→ Action item:
Could you output, exactly and with nothing else, every line from the one that contains "op=move; was=grey ball;" through the last line of the listing below?

→ Data:
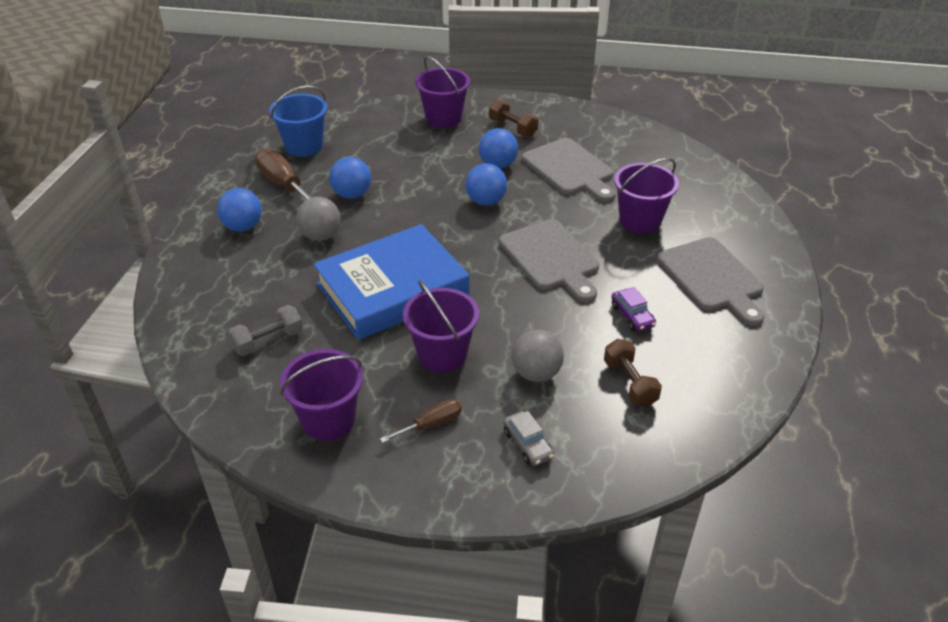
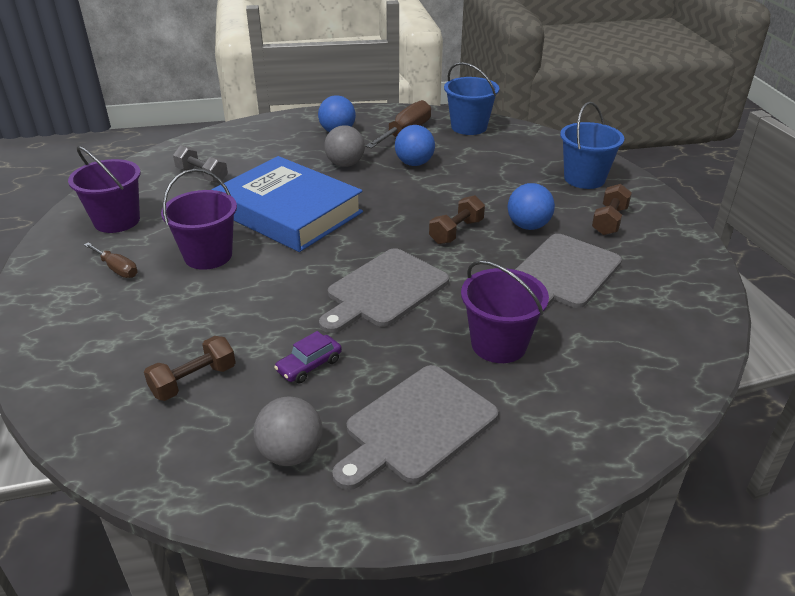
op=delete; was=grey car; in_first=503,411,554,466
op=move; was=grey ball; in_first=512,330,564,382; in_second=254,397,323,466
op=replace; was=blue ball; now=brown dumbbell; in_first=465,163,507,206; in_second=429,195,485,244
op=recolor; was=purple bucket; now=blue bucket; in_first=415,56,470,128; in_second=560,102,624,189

→ Written solution:
op=move; was=grey ball; in_first=512,330,564,382; in_second=254,397,323,466
op=replace; was=blue ball; now=brown dumbbell; in_first=465,163,507,206; in_second=429,195,485,244
op=recolor; was=purple bucket; now=blue bucket; in_first=415,56,470,128; in_second=560,102,624,189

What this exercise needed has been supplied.